Stored items
▼▼▼

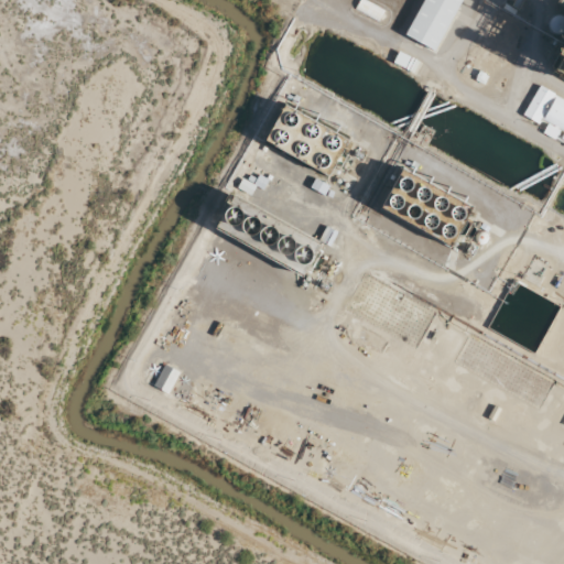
[(462,0),(423,0),(404,35),(434,51),(462,0)]
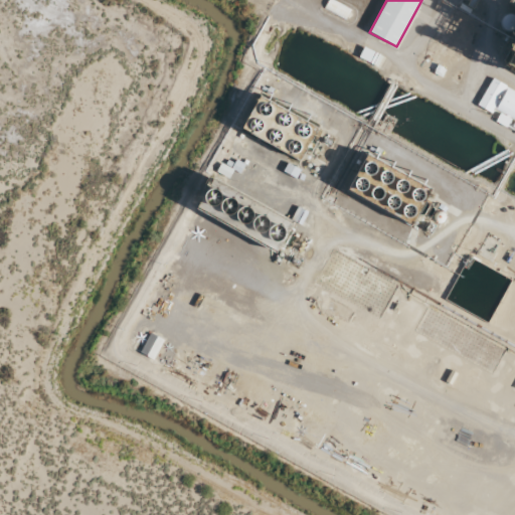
[(514,91),(491,78),(479,103),(514,122),(514,91)]
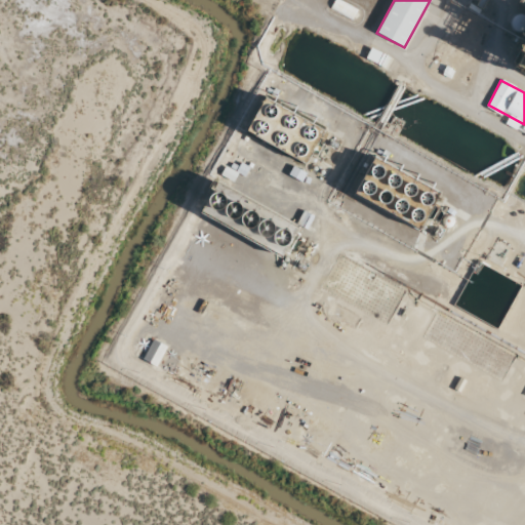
[(263,95),(322,129),(301,165),(242,131),(263,95)]
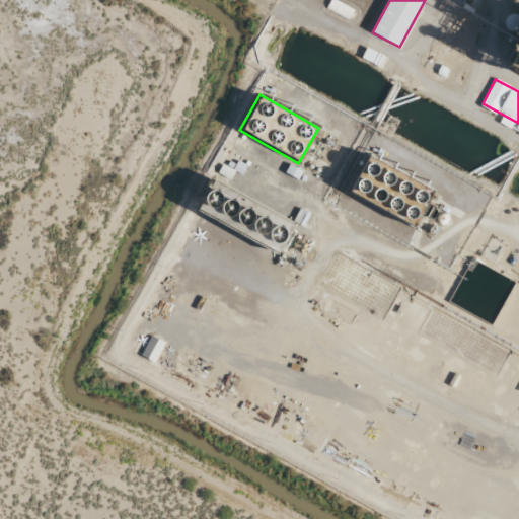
[(499,122),(510,129),(515,120),(504,114),(499,122)]
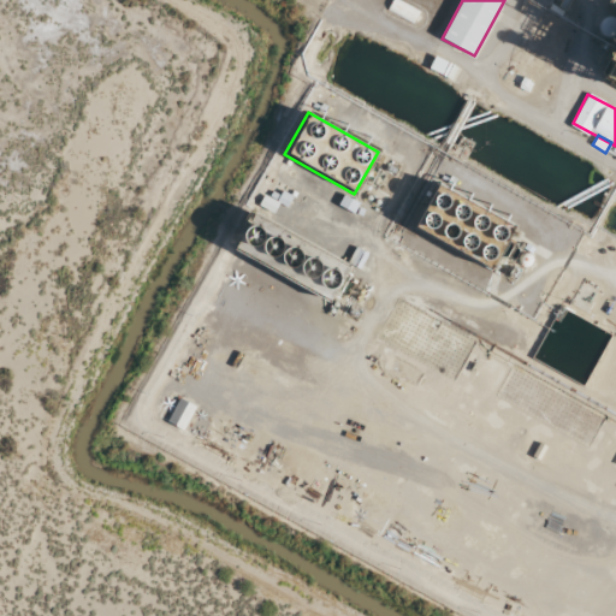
[(433,182),(514,226),(489,270),(409,225),(433,182)]
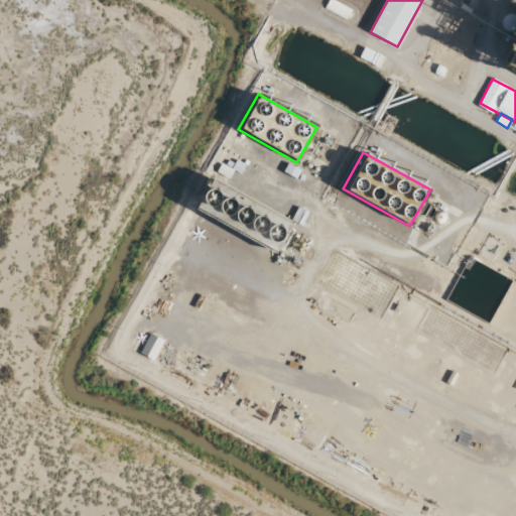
[(209,176),(289,222),(273,251),(192,206),(209,176)]
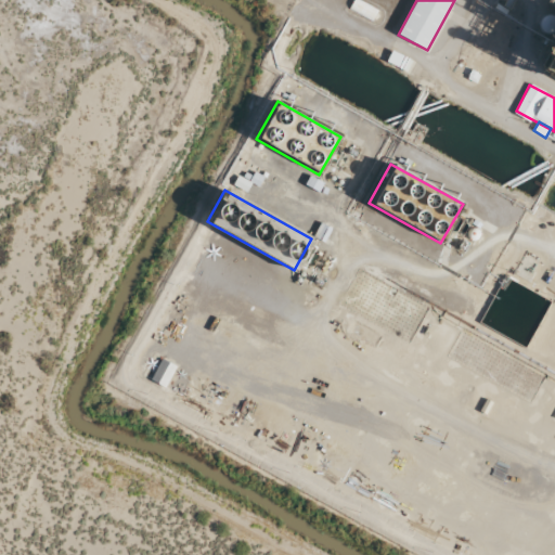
[(166,387),(176,366),(160,359),(151,381),(166,387)]
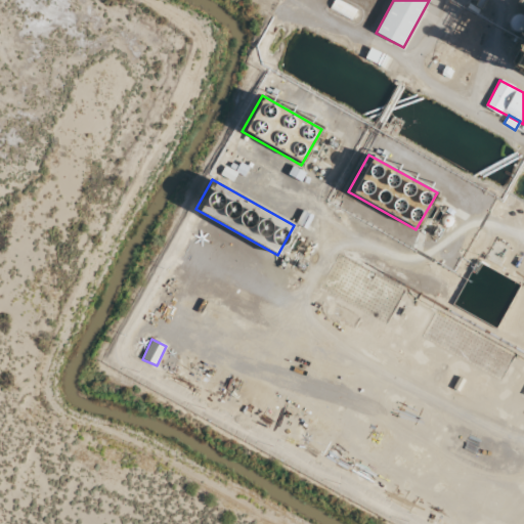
All buildings are outlined.
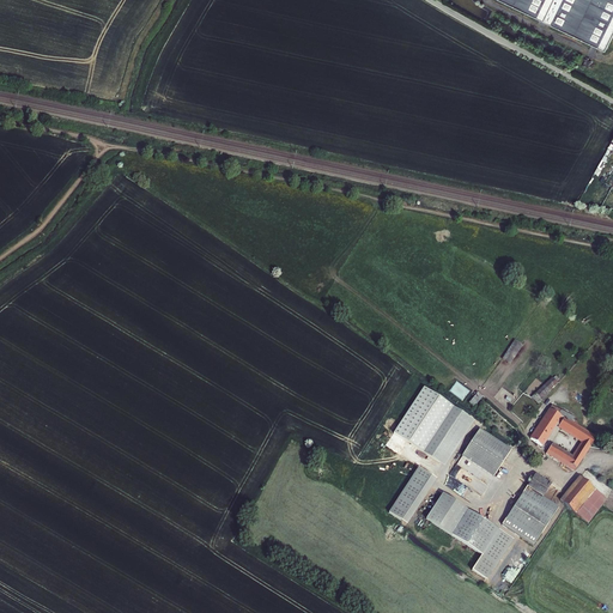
[(612,0),(508,0),(607,48),(612,36),(612,0)]
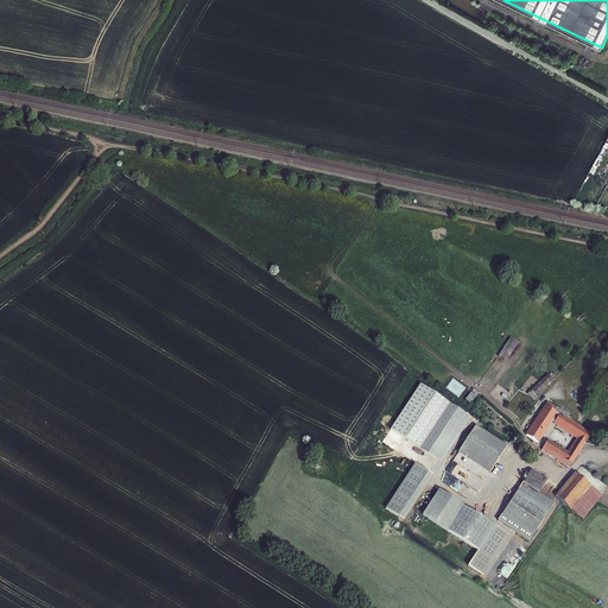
[(510,339),(498,356),(506,361),(518,343),(510,339)]
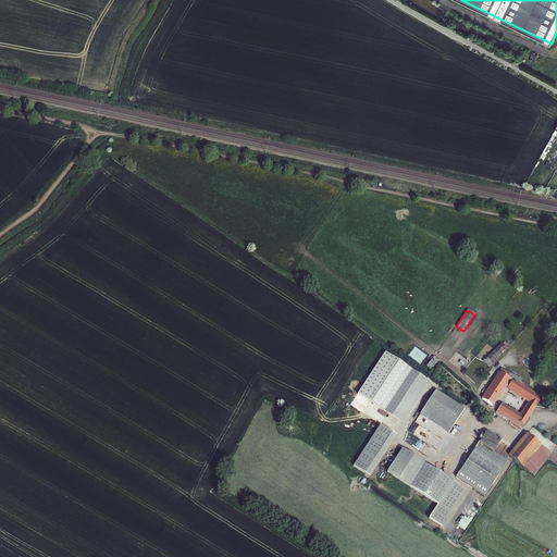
[(490,363),(504,348),(499,344),(485,359),(490,363)]
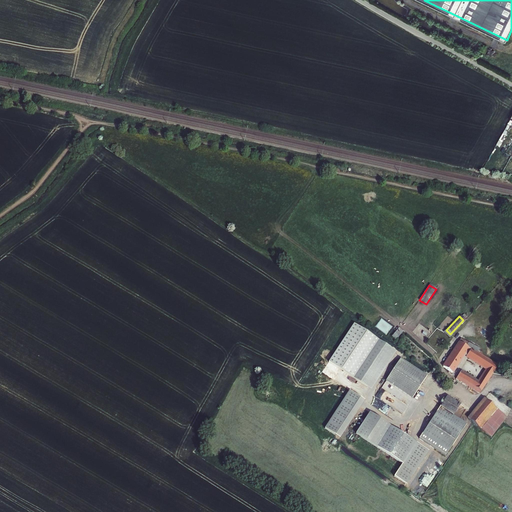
[(398,328),(391,336),(395,340),(402,332),(398,328)]
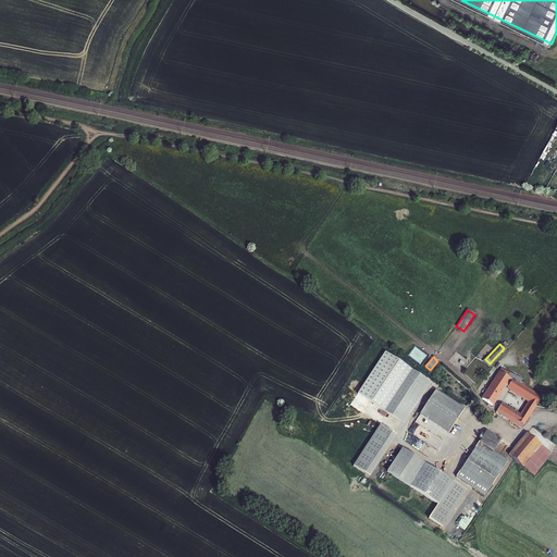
[(432,382),(411,370),(386,413),(406,425),(432,382)]
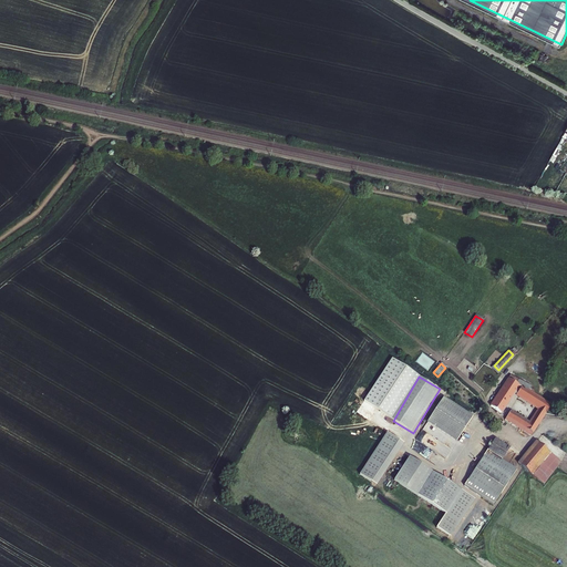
[(549,406),(536,398),(527,392),(531,388),(509,377),(490,406),(501,414),(514,394),(538,410),(528,423),(509,412),(504,421),(529,436),(549,406)]
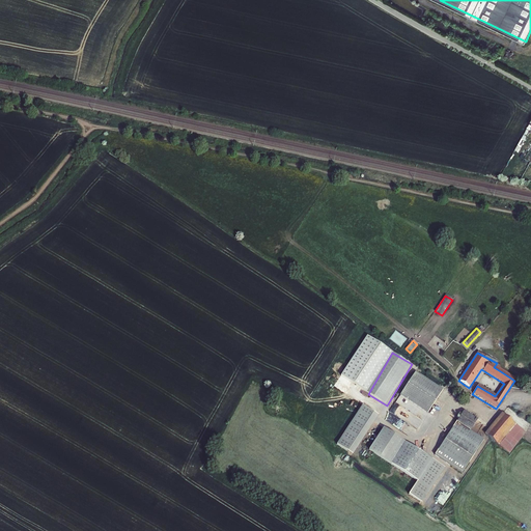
[(427,413),(443,390),(415,371),(400,394),(427,413)]
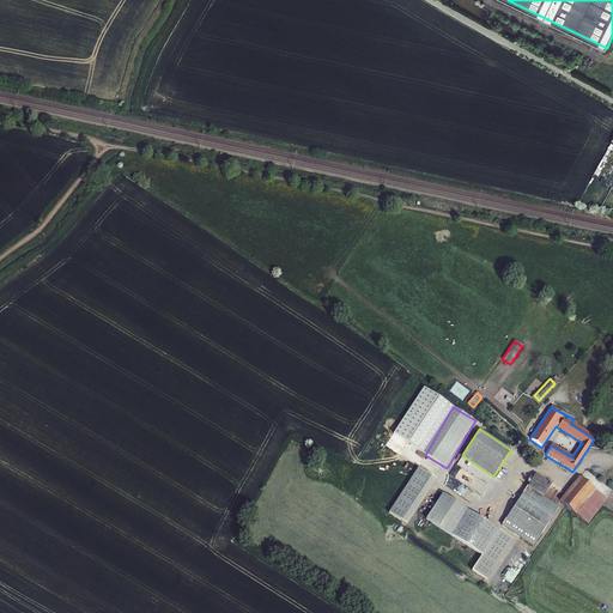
[(419,467),(389,511),(407,523),(437,479),(419,467)]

▲▲▲

* _Problem details_: A faithful, complete copy of the entries is required, without the pictures.

* _Written response_:
[(462,0),(423,0),(404,35),(434,51),(462,0)]
[(514,91),(491,78),(479,103),(514,122),(514,91)]
[(263,95),(322,129),(301,165),(242,131),(263,95)]
[(499,122),(510,129),(515,120),(504,114),(499,122)]
[(433,182),(514,226),(489,270),(409,225),(433,182)]
[(209,176),(289,222),(273,251),(192,206),(209,176)]
[(166,387),(176,366),(160,359),(151,381),(166,387)]
All buildings are outlined.
[(612,0),(508,0),(607,48),(612,36),(612,0)]
[(510,339),(498,356),(506,361),(518,343),(510,339)]
[(490,363),(504,348),(499,344),(485,359),(490,363)]
[(398,328),(391,336),(395,340),(402,332),(398,328)]
[(432,382),(411,370),(386,413),(406,425),(432,382)]
[(549,406),(536,398),(527,392),(531,388),(509,377),(490,406),(501,414),(514,394),(538,410),(528,423),(509,412),(504,421),(529,436),(549,406)]
[(427,413),(443,390),(415,371),(400,394),(427,413)]
[(419,467),(389,511),(407,523),(437,479),(419,467)]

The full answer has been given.